Work order:
Report only how many lines of the entries below contain the string "cone".

Material shown:
################

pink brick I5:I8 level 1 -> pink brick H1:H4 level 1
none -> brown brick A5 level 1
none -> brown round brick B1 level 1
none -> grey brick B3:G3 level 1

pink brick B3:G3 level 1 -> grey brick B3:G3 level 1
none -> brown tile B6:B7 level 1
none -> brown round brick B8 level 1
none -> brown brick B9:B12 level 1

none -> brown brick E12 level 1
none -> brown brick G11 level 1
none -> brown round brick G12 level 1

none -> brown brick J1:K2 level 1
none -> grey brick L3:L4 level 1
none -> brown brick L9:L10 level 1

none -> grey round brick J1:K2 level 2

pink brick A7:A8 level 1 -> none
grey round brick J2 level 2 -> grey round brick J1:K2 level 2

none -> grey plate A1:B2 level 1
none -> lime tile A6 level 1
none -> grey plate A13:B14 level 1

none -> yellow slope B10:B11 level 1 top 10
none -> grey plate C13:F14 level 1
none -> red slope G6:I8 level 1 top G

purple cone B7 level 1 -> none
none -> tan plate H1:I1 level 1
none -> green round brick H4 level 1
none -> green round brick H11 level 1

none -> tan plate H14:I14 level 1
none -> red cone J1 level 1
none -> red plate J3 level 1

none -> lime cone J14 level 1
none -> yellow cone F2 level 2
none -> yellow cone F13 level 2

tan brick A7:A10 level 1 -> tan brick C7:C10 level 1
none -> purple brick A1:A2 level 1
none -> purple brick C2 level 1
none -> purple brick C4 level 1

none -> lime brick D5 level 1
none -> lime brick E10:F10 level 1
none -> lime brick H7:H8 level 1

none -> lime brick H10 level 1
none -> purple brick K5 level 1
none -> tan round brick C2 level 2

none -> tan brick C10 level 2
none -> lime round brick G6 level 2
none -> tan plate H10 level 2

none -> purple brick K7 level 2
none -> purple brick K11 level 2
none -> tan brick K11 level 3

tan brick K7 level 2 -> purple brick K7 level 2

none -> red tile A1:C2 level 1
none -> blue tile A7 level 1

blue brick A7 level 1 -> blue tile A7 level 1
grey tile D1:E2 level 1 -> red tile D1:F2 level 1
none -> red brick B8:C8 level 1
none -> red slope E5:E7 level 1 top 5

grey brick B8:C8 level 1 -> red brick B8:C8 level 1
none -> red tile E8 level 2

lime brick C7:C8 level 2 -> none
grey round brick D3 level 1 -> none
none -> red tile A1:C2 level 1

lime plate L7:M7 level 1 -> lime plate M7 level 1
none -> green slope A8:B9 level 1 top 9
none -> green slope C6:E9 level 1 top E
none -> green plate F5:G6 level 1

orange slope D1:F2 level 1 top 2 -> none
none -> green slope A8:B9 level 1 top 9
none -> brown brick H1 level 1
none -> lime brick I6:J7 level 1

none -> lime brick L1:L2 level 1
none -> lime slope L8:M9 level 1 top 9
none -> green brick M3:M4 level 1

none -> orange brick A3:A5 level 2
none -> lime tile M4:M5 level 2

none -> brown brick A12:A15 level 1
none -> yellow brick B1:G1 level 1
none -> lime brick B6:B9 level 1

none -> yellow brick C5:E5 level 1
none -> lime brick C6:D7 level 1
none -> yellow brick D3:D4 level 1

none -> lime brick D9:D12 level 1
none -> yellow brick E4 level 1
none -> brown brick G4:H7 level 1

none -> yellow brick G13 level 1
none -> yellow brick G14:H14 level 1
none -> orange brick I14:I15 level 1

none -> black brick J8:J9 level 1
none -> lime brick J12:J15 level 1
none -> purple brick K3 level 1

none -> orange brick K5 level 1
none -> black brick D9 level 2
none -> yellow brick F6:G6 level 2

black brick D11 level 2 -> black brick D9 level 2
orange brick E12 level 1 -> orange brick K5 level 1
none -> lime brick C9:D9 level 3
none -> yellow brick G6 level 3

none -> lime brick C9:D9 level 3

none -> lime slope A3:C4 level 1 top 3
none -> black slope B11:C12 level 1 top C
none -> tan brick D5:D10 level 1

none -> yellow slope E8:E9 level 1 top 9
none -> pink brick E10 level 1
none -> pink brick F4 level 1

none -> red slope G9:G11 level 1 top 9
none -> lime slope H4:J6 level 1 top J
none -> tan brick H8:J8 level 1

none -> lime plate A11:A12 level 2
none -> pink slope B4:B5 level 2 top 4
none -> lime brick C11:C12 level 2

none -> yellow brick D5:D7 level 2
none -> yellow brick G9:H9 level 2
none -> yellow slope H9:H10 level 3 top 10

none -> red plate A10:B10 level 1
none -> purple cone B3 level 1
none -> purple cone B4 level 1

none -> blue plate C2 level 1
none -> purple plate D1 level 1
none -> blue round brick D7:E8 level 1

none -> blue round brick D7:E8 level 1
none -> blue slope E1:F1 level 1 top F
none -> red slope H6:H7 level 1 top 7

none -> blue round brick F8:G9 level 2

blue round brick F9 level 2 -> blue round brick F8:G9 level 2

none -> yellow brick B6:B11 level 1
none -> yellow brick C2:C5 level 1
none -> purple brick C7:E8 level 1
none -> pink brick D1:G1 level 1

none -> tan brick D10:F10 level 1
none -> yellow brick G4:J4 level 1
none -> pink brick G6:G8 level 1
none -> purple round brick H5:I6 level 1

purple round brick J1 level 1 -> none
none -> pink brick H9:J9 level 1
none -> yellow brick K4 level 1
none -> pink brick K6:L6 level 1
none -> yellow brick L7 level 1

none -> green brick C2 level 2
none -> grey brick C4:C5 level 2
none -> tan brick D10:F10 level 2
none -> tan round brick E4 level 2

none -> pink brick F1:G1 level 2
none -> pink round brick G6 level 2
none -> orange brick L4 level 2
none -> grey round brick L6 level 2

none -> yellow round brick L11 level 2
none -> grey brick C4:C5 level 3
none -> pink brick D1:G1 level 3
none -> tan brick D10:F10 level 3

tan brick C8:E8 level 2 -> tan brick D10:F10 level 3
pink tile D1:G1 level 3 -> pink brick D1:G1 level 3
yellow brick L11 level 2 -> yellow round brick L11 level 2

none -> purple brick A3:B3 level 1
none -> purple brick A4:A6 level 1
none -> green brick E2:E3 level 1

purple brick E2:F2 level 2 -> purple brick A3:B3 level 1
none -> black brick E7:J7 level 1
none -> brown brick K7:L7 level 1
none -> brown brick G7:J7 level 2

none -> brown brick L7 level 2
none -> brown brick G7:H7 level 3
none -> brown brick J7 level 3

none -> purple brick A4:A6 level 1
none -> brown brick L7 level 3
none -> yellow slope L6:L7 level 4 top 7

################

Answer for this exercise:
7